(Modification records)
::::::::

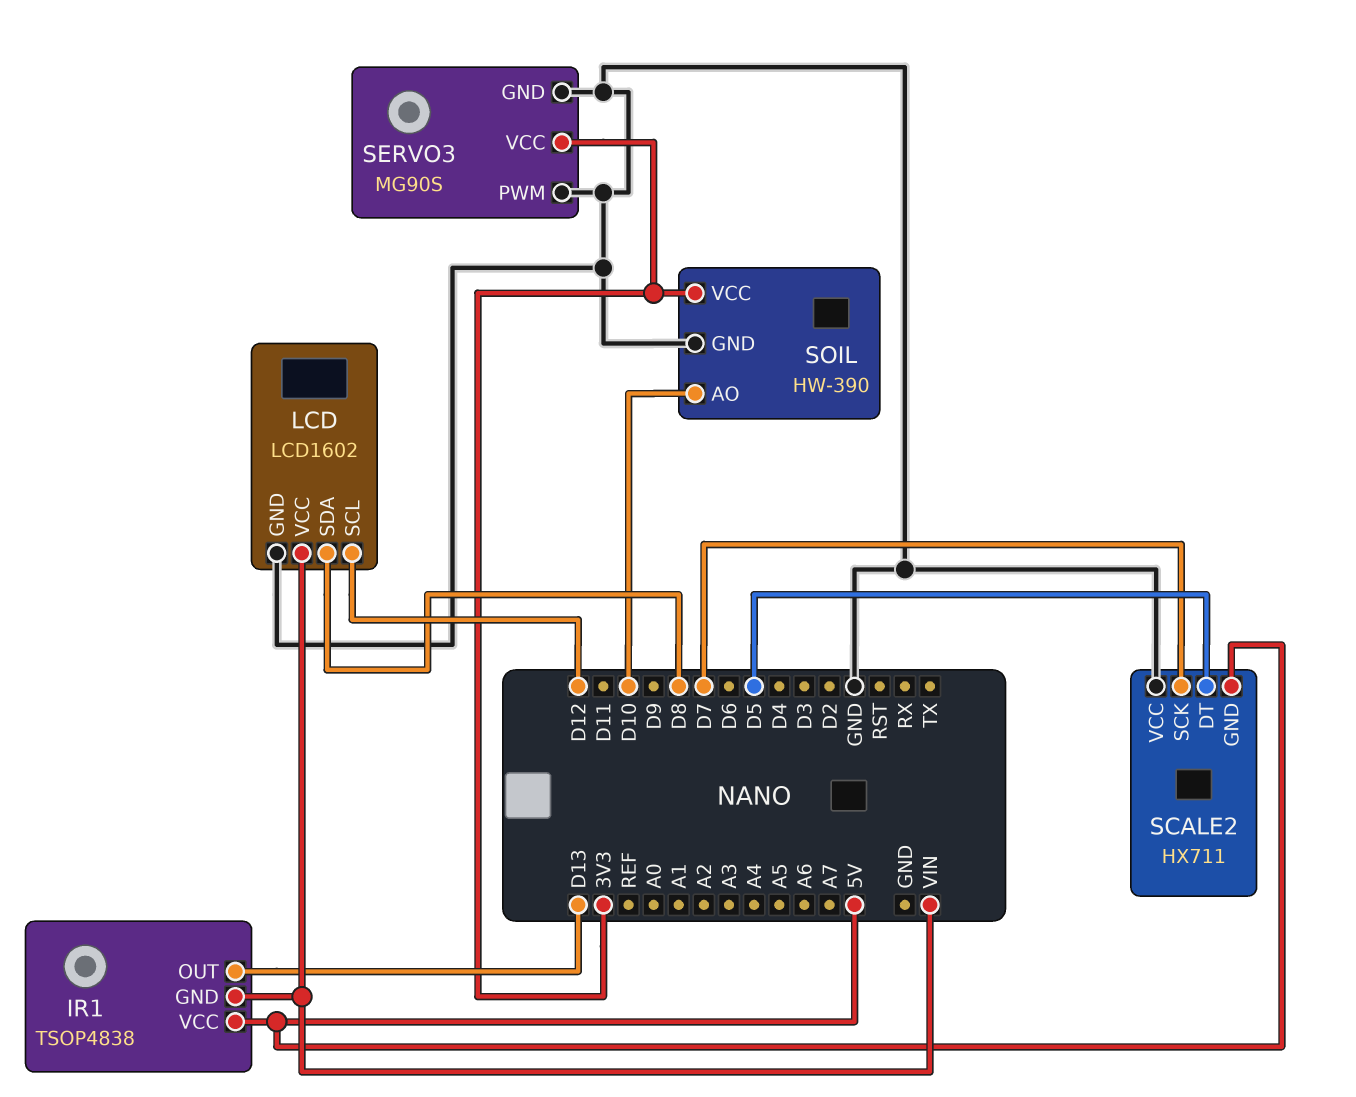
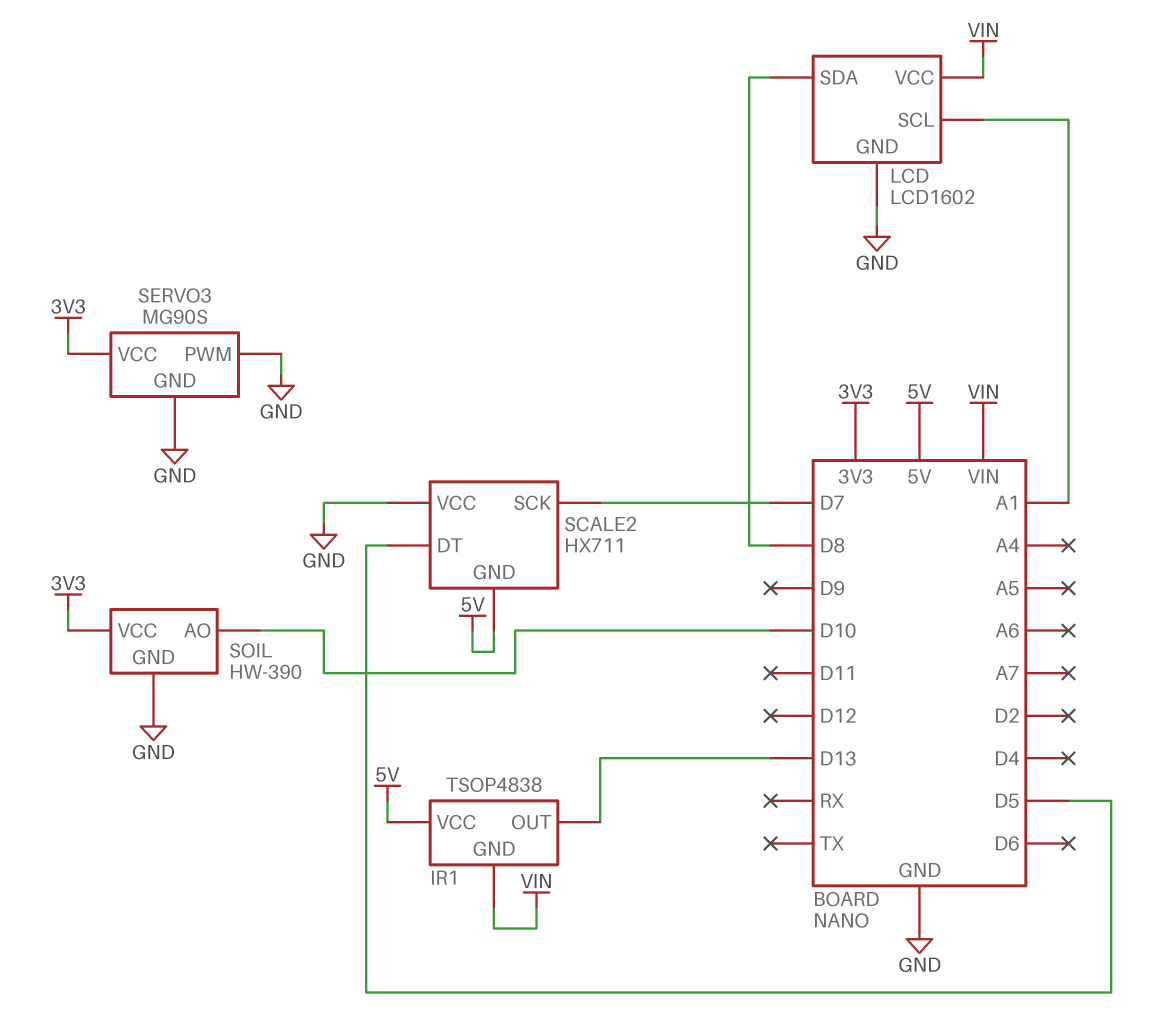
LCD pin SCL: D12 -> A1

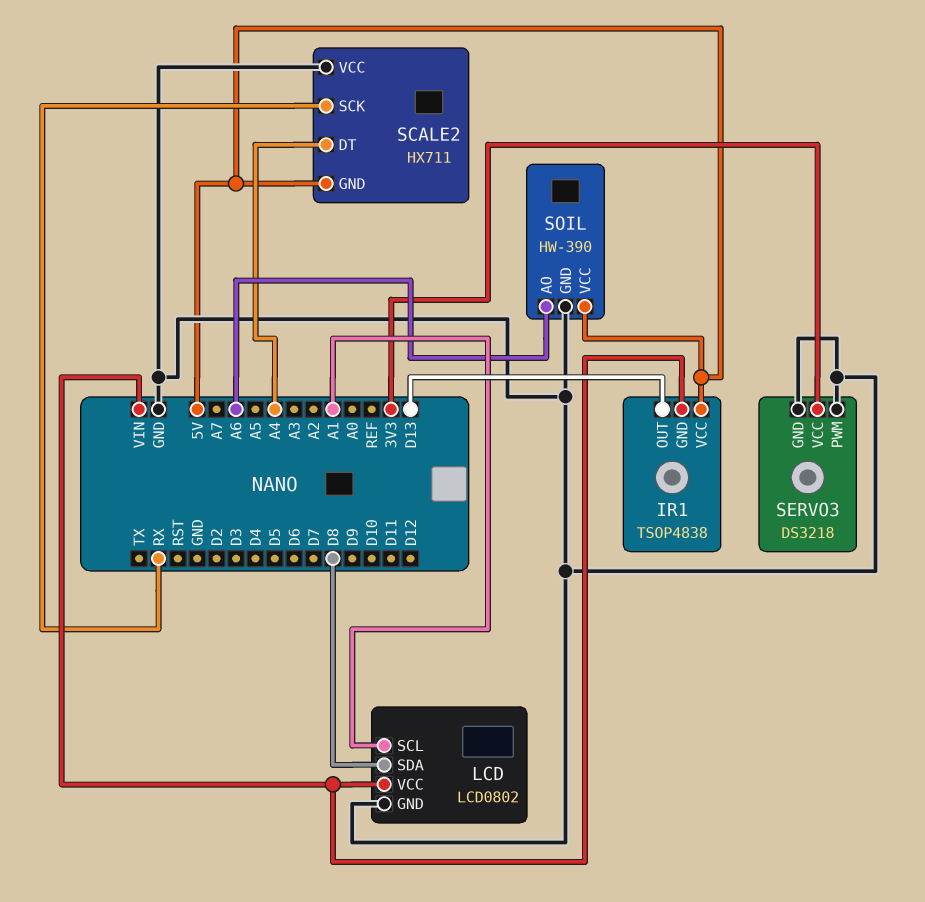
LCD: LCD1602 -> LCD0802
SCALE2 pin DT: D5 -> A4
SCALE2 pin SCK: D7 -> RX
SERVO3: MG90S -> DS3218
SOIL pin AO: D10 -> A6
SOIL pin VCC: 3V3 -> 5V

::::::::

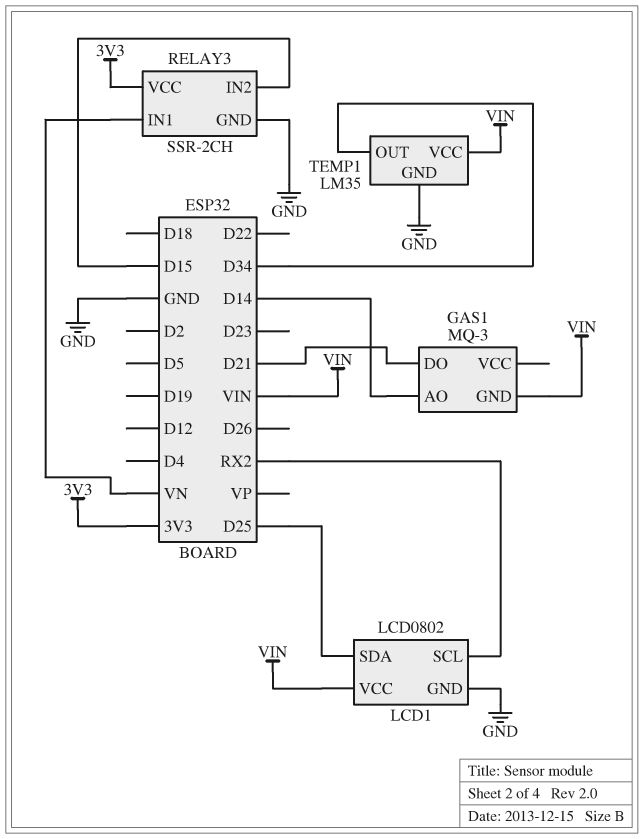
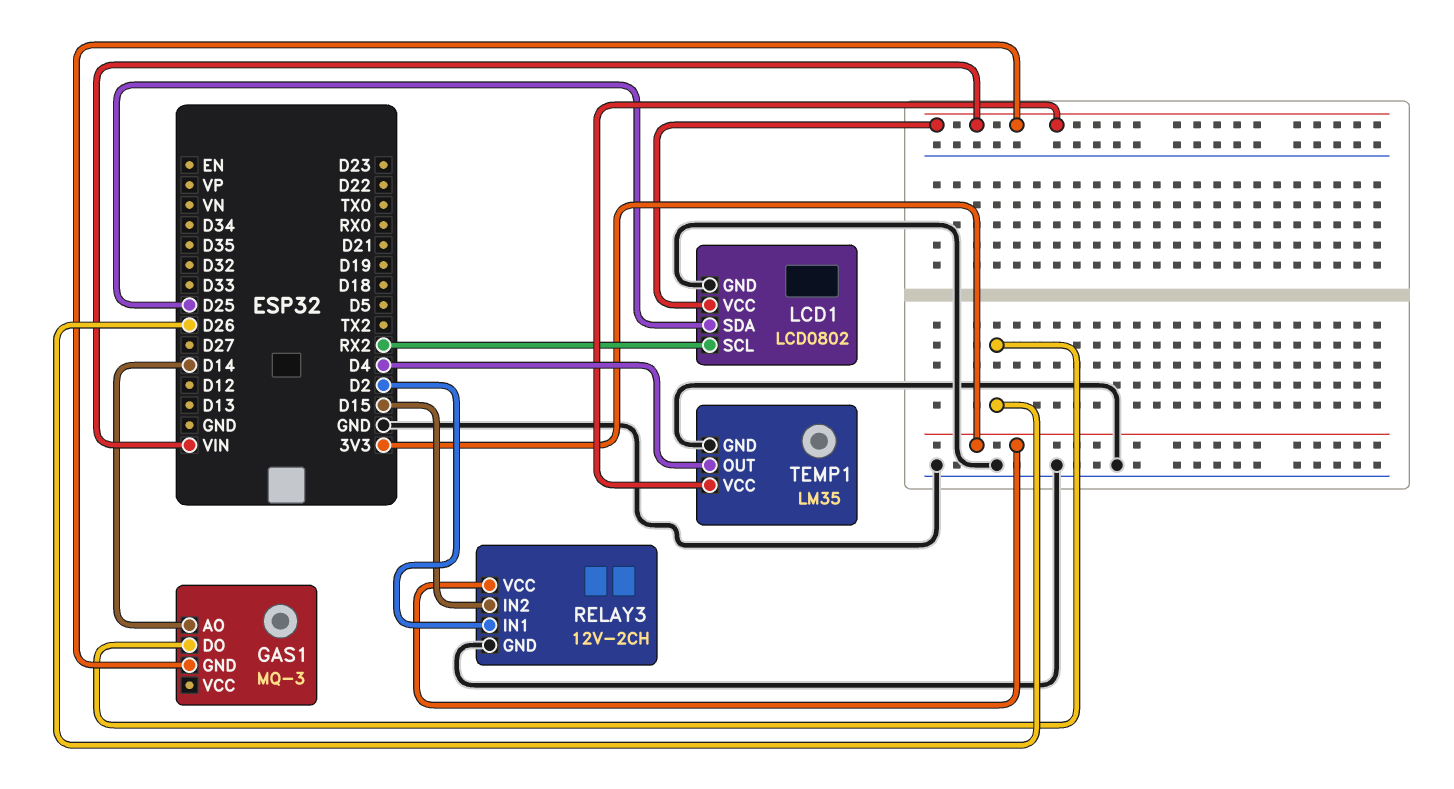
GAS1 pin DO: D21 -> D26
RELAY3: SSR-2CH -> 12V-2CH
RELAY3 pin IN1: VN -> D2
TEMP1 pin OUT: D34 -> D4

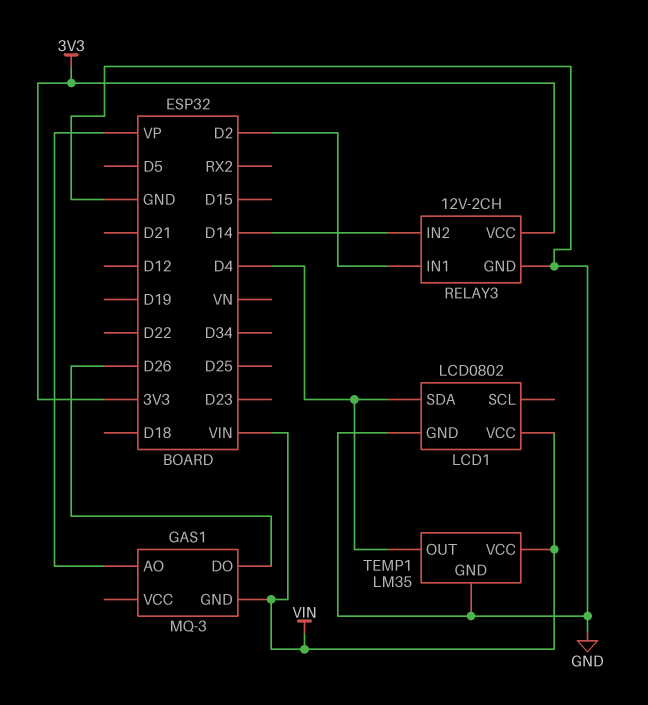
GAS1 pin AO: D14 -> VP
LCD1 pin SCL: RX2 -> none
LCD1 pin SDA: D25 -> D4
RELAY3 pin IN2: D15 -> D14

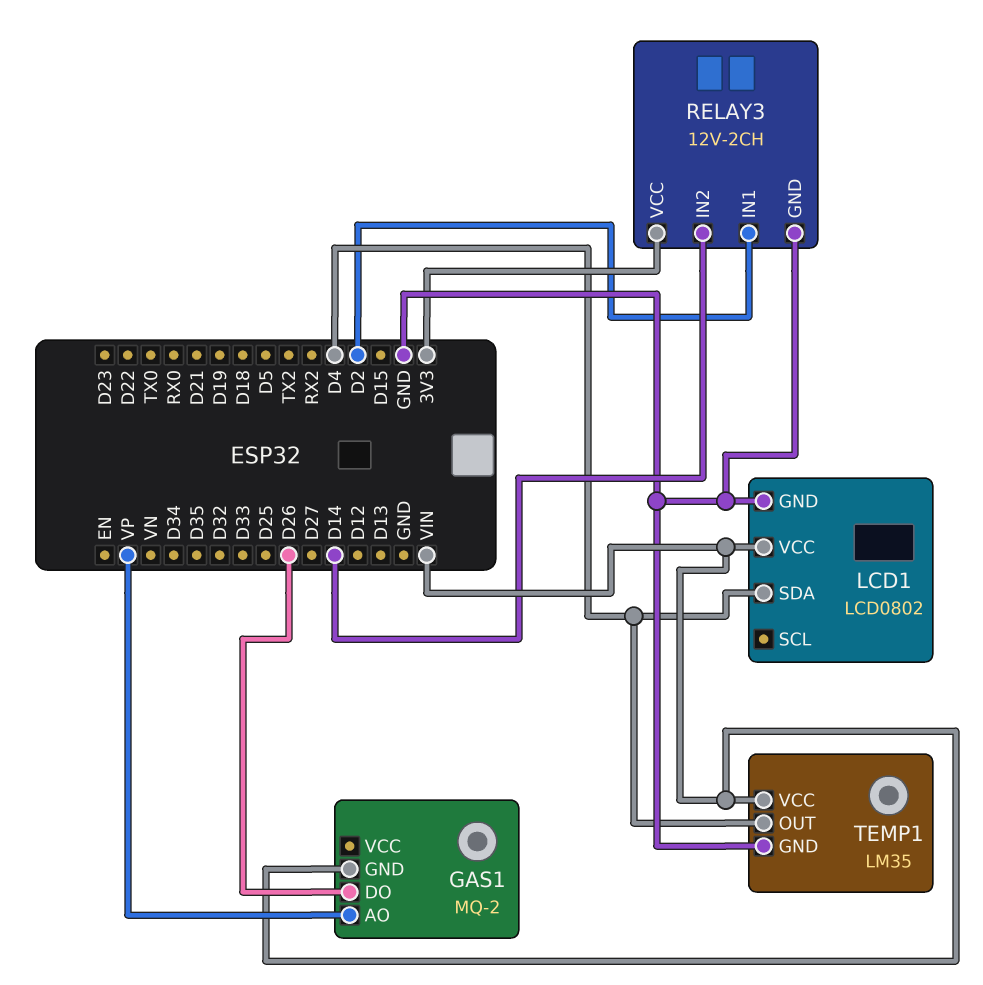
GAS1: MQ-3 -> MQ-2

::::::::

* [What you will do]:
Exact copy, no pictures. Write out the lines in the entries above, starting with the line with "LCD1 pin SDA: D25 -> D4" and going on through the line with "GAS1: MQ-3 -> MQ-2", keeping both.

* [Finished exercise]:
LCD1 pin SDA: D25 -> D4
RELAY3 pin IN2: D15 -> D14

GAS1: MQ-3 -> MQ-2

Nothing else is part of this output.